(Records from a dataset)
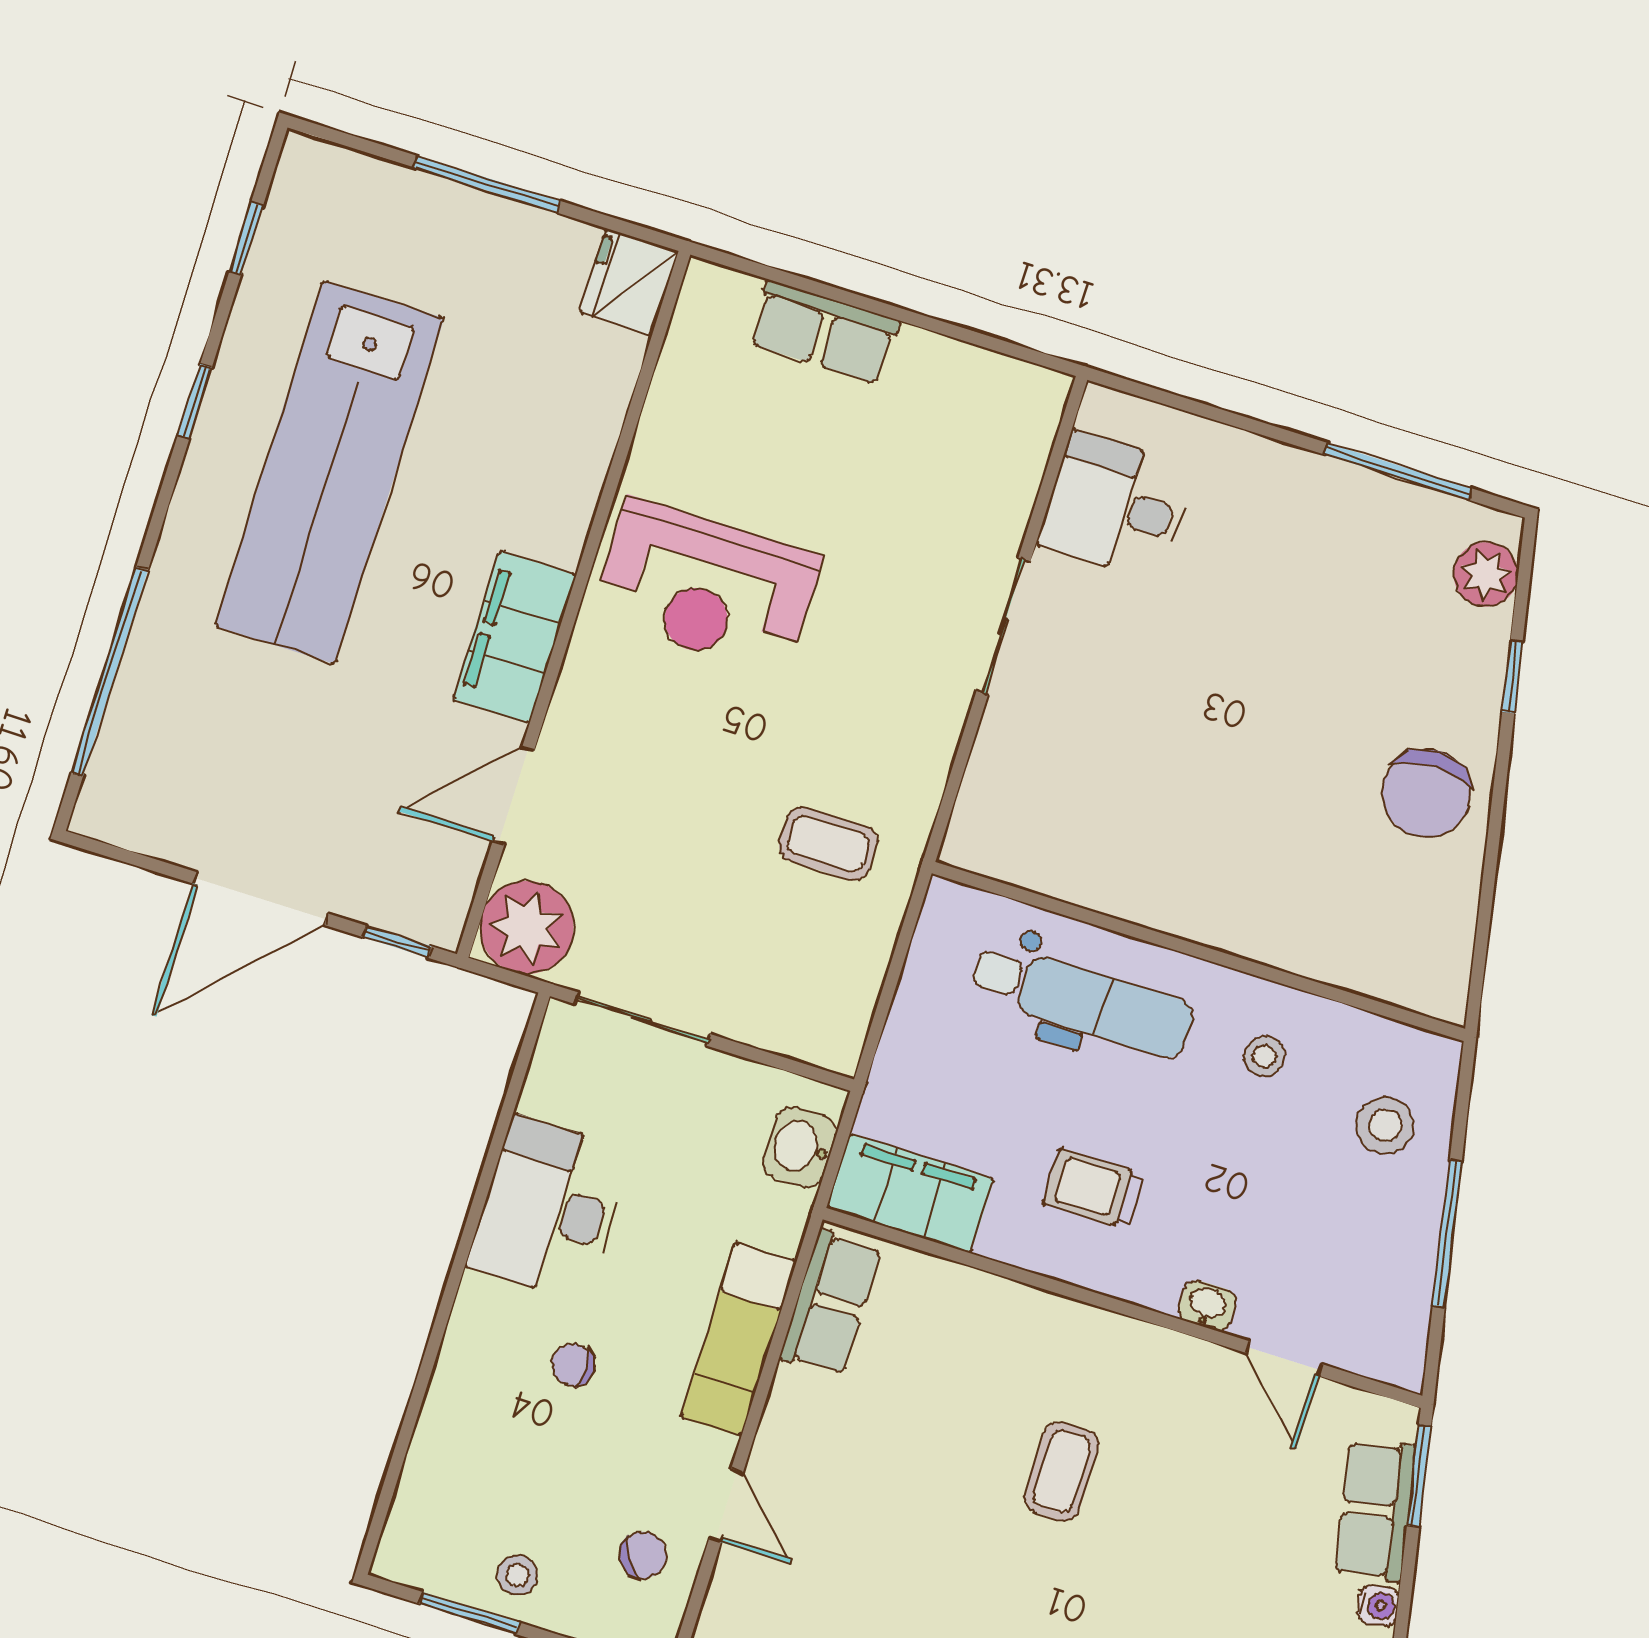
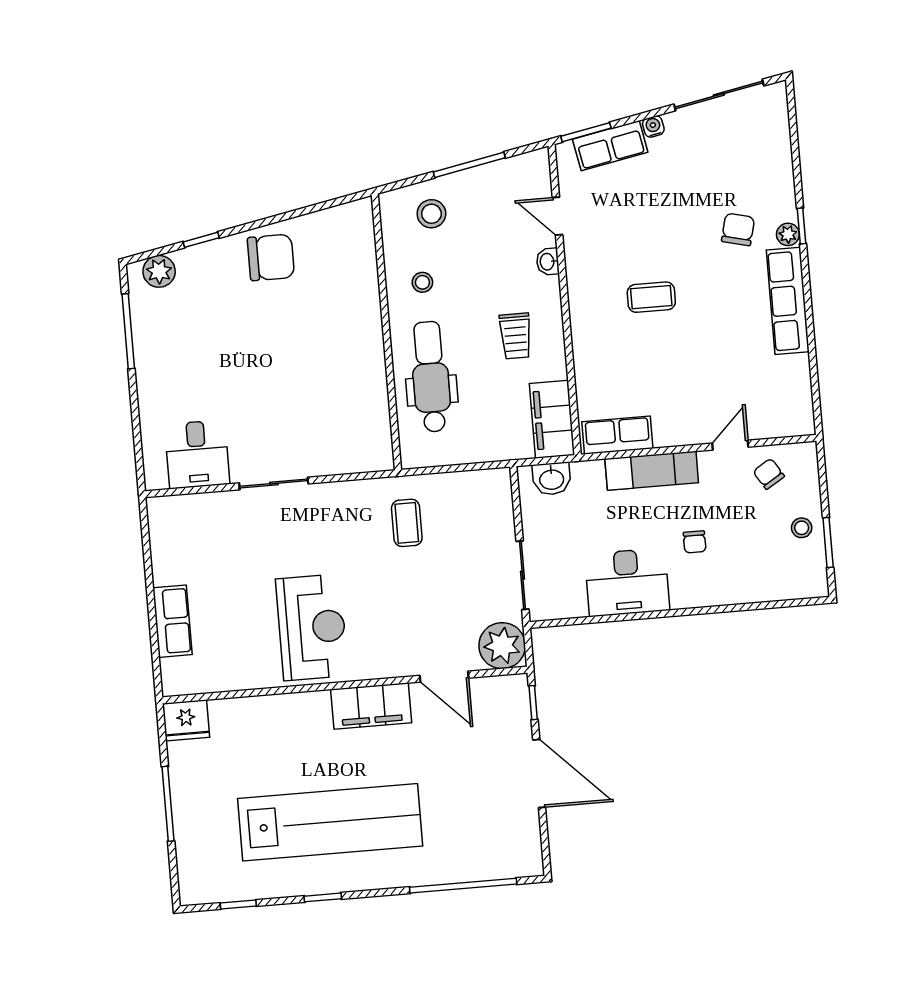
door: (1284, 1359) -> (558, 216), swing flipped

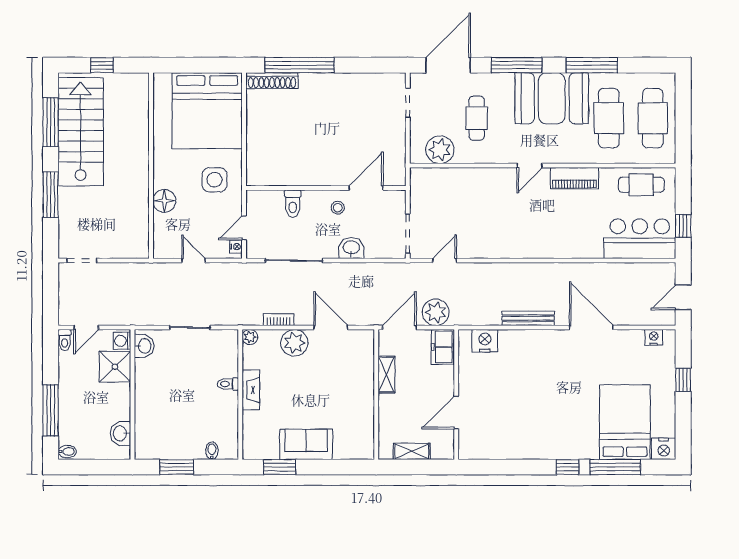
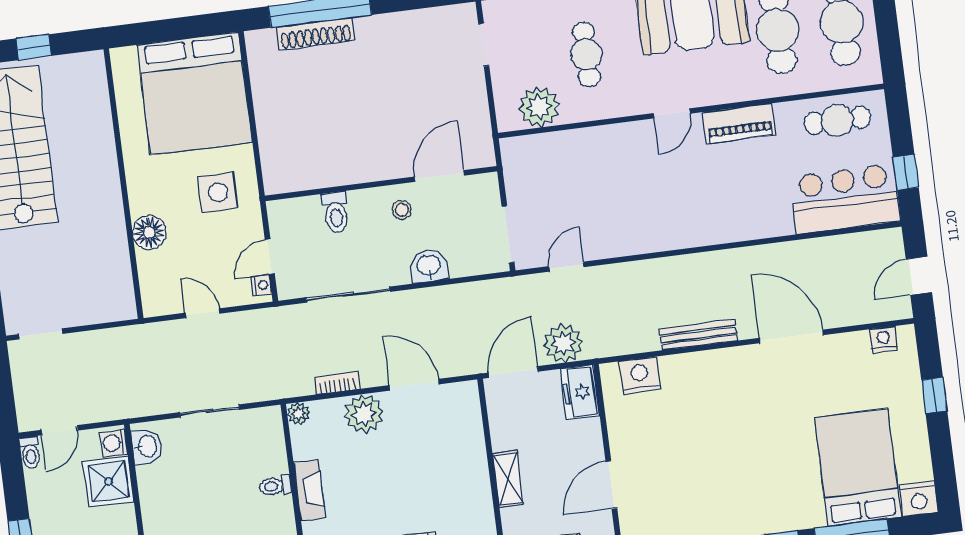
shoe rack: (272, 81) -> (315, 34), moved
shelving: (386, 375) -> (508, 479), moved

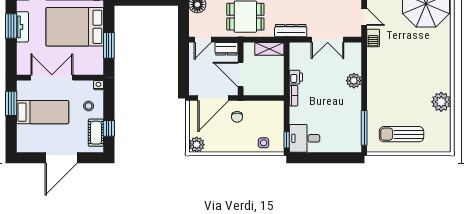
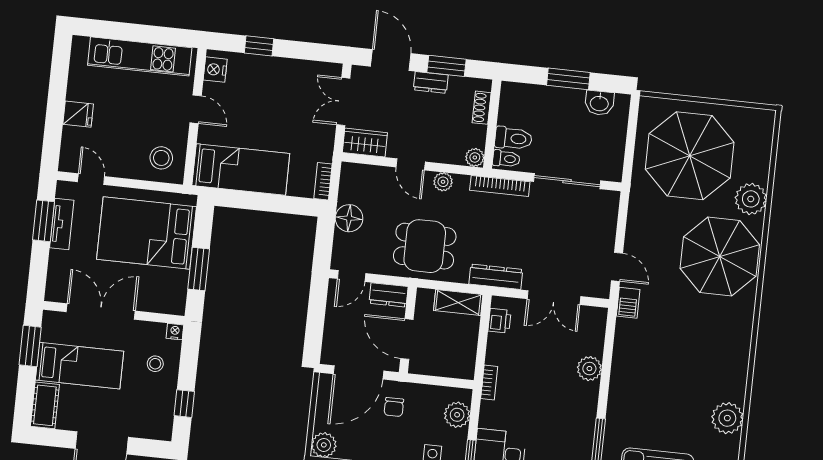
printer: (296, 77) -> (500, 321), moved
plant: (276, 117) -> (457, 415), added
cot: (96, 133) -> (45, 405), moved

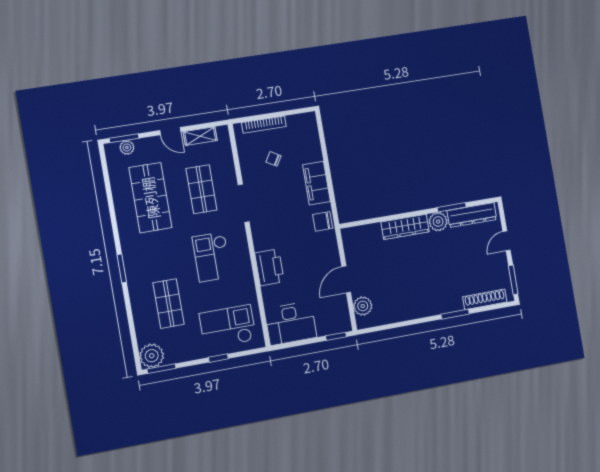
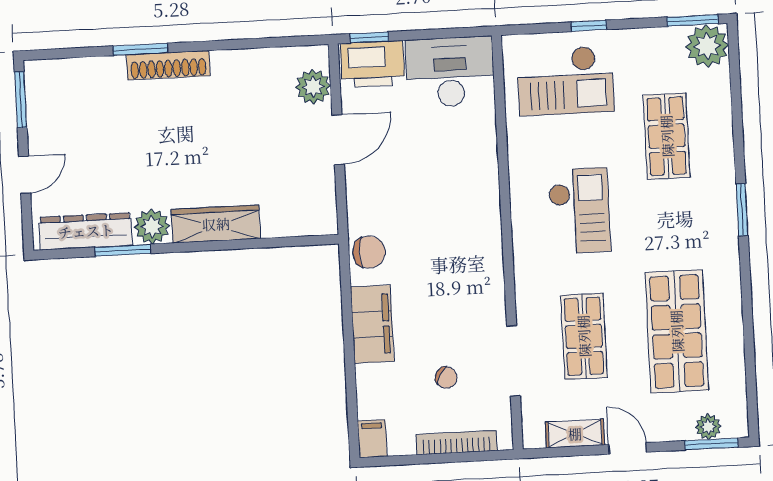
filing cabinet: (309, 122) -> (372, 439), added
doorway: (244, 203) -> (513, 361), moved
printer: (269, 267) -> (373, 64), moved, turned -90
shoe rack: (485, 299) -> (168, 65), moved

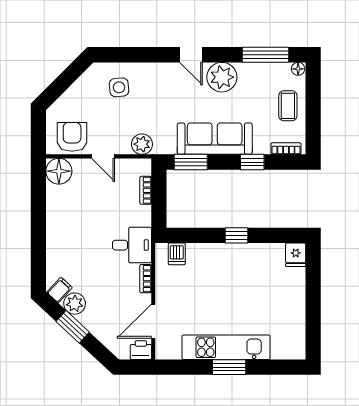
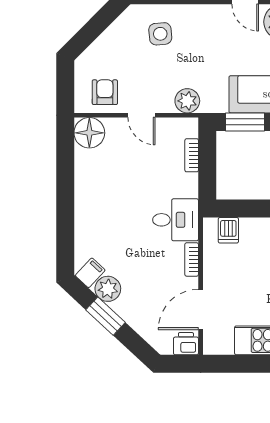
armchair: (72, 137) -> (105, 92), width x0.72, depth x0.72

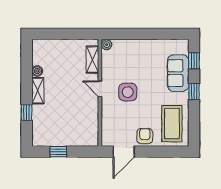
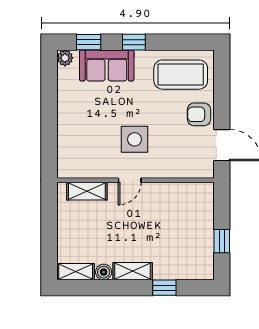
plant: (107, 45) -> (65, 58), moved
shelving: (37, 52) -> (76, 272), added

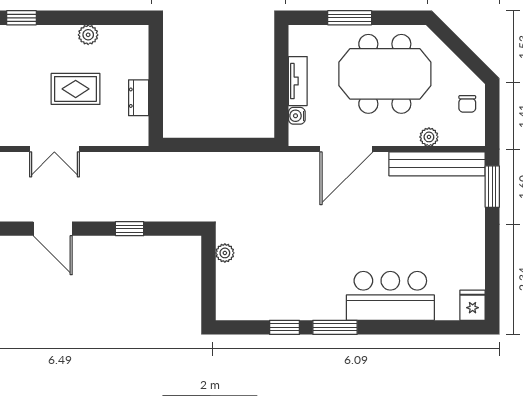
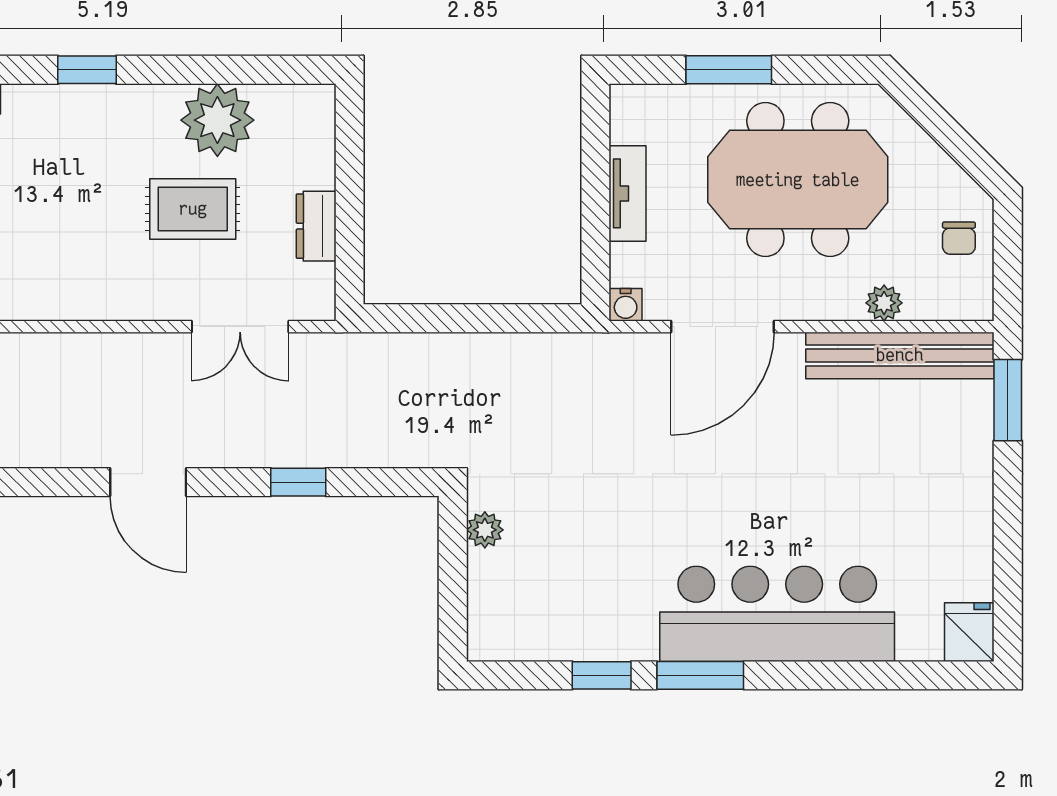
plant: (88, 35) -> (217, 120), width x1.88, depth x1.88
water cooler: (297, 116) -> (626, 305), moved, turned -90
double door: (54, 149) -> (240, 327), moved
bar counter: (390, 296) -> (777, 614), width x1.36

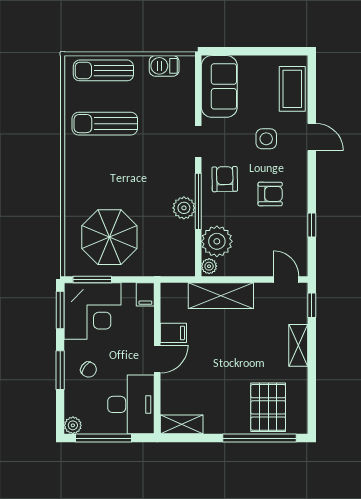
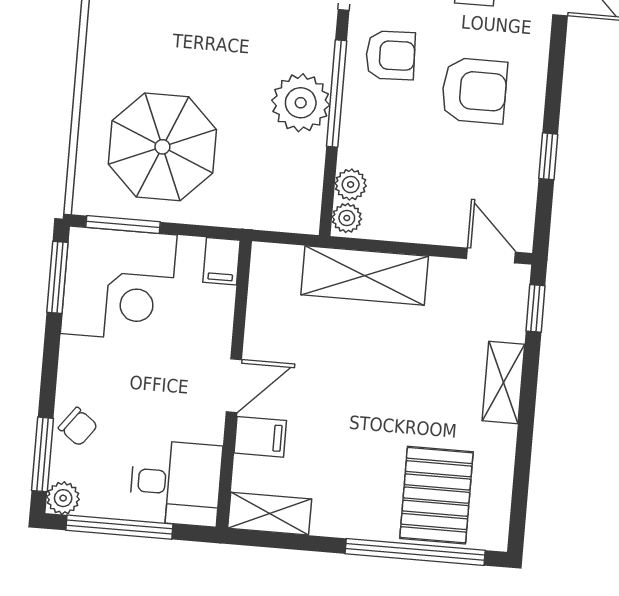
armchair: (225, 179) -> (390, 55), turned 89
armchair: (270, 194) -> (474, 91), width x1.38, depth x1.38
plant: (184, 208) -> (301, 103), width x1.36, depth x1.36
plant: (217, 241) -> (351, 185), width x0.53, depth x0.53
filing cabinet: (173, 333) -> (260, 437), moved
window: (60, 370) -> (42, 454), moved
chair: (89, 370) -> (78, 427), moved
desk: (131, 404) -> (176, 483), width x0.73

▶ **What you will do**
All of the data above must be printed exactly, minus its pictures.

▶ **Response**
door: (1284, 1359) -> (558, 216), swing flipped

shoe rack: (272, 81) -> (315, 34), moved
shelving: (386, 375) -> (508, 479), moved

printer: (296, 77) -> (500, 321), moved
plant: (276, 117) -> (457, 415), added
cot: (96, 133) -> (45, 405), moved

filing cabinet: (309, 122) -> (372, 439), added
doorway: (244, 203) -> (513, 361), moved
printer: (269, 267) -> (373, 64), moved, turned -90
shoe rack: (485, 299) -> (168, 65), moved

armchair: (72, 137) -> (105, 92), width x0.72, depth x0.72

plant: (107, 45) -> (65, 58), moved
shelving: (37, 52) -> (76, 272), added

plant: (88, 35) -> (217, 120), width x1.88, depth x1.88
water cooler: (297, 116) -> (626, 305), moved, turned -90
double door: (54, 149) -> (240, 327), moved
bar counter: (390, 296) -> (777, 614), width x1.36

armchair: (225, 179) -> (390, 55), turned 89
armchair: (270, 194) -> (474, 91), width x1.38, depth x1.38
plant: (184, 208) -> (301, 103), width x1.36, depth x1.36
plant: (217, 241) -> (351, 185), width x0.53, depth x0.53
filing cabinet: (173, 333) -> (260, 437), moved
window: (60, 370) -> (42, 454), moved
chair: (89, 370) -> (78, 427), moved
desk: (131, 404) -> (176, 483), width x0.73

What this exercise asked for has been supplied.